(Instructions to follow): Print, exactly as they appear in the listing below, the lines from the line with "DRIVER pin IN2: A5 -> A2" to the line with "TOF pin XSHUT: D8 -> RX", with both end lines kept.

= = = = =

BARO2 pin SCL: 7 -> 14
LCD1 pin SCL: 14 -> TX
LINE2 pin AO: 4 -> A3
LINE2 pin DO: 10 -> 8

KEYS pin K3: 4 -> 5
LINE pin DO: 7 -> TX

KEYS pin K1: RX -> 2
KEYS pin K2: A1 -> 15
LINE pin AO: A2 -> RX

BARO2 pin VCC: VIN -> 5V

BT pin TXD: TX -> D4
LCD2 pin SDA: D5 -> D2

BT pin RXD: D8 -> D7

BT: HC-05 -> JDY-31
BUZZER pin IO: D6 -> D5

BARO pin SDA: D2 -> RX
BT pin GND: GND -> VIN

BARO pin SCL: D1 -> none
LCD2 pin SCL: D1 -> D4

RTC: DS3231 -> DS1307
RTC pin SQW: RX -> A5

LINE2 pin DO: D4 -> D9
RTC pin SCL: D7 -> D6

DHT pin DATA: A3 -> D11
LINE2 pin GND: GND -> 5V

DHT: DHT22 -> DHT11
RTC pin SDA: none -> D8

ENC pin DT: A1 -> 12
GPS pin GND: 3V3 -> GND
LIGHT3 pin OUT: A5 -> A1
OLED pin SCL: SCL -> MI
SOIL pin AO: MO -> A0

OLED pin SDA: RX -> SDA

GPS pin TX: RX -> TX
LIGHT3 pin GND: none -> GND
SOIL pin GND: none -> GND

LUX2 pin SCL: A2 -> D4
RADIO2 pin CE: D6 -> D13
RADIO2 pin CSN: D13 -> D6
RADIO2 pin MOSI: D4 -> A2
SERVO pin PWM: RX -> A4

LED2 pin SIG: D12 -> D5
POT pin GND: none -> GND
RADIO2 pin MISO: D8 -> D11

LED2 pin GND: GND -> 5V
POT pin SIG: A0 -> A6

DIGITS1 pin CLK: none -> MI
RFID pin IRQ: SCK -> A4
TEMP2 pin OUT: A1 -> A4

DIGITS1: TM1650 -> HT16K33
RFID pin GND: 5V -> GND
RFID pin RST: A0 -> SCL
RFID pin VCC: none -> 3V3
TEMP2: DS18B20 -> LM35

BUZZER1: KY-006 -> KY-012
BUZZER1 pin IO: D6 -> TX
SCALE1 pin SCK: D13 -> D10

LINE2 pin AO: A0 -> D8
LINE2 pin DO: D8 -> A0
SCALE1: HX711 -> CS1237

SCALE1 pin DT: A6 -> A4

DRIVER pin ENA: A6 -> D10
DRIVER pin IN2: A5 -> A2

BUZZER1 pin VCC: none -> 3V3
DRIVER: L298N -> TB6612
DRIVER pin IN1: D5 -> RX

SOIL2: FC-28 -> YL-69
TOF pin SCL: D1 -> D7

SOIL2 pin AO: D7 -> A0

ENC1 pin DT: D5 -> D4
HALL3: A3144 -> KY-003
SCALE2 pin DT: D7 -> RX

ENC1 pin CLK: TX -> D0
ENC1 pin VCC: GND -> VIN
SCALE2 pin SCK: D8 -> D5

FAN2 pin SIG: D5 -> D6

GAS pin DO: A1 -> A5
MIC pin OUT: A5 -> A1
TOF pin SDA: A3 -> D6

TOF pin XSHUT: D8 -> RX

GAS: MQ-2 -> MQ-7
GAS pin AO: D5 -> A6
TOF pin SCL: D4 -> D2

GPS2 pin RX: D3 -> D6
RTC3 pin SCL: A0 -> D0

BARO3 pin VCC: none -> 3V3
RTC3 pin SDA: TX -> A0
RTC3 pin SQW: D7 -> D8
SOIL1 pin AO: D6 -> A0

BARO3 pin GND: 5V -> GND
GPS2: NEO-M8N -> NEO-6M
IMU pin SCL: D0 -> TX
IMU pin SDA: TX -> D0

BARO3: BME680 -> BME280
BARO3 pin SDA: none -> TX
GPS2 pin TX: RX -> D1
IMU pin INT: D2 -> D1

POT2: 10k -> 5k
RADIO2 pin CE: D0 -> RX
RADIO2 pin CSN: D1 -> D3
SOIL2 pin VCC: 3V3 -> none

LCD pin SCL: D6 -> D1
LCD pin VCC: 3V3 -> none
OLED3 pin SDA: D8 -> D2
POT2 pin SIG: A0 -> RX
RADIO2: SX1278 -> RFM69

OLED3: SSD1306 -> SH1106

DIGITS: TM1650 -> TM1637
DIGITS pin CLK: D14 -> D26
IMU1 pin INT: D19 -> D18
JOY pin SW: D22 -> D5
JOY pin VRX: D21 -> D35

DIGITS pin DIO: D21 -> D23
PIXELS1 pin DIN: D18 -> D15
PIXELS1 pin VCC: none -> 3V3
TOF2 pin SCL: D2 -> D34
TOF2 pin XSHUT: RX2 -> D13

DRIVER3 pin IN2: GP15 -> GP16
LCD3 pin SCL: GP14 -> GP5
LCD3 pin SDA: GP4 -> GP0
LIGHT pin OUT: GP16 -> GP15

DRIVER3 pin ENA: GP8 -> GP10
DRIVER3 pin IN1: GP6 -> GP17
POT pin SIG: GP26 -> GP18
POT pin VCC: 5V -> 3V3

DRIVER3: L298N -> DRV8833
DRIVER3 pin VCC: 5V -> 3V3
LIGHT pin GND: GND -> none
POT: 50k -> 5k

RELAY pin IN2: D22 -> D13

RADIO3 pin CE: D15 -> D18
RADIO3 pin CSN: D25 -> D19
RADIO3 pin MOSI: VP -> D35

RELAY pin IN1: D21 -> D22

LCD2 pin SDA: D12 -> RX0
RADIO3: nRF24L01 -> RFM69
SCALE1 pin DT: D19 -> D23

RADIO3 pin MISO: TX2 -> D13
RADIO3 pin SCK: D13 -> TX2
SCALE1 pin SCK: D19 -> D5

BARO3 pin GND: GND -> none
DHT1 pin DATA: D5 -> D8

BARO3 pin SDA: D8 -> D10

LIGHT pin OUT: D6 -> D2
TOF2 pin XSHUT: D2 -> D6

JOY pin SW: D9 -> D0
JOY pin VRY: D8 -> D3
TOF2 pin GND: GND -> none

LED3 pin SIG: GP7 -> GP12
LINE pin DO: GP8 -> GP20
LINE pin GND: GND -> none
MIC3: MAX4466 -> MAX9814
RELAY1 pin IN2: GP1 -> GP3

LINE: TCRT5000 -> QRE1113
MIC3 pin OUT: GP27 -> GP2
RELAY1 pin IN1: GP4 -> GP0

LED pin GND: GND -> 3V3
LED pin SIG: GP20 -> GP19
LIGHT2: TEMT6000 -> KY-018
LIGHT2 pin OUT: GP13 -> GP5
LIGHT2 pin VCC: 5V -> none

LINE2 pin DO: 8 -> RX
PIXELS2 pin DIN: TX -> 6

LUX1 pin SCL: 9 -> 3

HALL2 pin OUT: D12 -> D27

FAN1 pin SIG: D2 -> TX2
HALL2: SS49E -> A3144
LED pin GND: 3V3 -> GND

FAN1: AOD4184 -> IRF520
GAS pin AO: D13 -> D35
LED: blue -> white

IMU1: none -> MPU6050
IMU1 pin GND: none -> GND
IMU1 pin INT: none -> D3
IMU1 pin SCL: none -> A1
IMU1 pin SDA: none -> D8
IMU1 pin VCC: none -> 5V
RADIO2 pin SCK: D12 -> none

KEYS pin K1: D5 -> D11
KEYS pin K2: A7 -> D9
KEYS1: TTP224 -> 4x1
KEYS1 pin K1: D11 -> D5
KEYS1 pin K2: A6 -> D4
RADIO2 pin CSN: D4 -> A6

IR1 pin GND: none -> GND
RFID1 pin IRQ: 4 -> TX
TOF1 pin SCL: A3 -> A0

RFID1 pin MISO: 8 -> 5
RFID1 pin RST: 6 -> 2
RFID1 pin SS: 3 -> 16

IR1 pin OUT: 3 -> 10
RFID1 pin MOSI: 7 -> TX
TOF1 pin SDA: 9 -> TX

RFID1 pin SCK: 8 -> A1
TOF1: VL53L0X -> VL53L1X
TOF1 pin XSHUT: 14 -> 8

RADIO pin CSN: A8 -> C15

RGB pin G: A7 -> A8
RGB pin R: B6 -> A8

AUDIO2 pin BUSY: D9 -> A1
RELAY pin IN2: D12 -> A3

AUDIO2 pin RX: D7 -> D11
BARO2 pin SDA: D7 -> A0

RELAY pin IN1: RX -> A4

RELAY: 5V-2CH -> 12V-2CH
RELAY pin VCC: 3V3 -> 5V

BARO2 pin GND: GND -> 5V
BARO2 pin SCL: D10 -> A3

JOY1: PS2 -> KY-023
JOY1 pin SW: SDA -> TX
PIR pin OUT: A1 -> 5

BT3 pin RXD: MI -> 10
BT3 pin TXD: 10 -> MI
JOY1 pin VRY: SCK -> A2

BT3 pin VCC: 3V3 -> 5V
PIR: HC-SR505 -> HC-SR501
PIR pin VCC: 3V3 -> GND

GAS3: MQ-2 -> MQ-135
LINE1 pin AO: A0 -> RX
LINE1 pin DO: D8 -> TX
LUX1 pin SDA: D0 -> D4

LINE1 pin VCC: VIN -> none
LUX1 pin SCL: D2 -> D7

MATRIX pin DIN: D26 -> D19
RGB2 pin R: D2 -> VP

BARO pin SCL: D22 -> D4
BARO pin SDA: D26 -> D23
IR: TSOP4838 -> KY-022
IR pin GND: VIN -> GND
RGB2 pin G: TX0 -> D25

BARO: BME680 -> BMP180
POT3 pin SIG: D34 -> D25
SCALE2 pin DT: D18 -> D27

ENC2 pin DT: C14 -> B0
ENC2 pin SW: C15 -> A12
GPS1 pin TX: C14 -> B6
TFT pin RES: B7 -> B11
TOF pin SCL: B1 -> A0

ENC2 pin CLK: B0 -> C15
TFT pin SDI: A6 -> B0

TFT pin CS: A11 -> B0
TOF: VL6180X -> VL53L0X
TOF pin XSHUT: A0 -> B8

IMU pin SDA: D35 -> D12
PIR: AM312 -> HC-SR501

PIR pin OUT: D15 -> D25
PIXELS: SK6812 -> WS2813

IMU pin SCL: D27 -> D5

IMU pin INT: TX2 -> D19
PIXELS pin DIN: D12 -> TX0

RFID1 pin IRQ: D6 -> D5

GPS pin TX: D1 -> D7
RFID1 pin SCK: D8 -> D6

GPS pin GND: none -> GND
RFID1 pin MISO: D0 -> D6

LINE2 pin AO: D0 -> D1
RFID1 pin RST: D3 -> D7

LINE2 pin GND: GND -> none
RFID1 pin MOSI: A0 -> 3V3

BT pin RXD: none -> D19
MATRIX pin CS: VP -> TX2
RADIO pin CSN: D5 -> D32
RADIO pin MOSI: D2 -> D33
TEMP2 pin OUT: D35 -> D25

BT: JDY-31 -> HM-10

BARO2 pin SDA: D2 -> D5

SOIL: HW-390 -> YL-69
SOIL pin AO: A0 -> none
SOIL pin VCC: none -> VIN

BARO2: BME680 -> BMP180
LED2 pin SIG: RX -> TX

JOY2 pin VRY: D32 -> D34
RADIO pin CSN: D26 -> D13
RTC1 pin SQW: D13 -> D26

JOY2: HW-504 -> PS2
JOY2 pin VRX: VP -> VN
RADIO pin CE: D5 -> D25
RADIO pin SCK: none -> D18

= = = = =

(Result of the exercise):
DRIVER pin IN2: A5 -> A2

BUZZER1 pin VCC: none -> 3V3
DRIVER: L298N -> TB6612
DRIVER pin IN1: D5 -> RX

SOIL2: FC-28 -> YL-69
TOF pin SCL: D1 -> D7

SOIL2 pin AO: D7 -> A0

ENC1 pin DT: D5 -> D4
HALL3: A3144 -> KY-003
SCALE2 pin DT: D7 -> RX

ENC1 pin CLK: TX -> D0
ENC1 pin VCC: GND -> VIN
SCALE2 pin SCK: D8 -> D5

FAN2 pin SIG: D5 -> D6

GAS pin DO: A1 -> A5
MIC pin OUT: A5 -> A1
TOF pin SDA: A3 -> D6

TOF pin XSHUT: D8 -> RX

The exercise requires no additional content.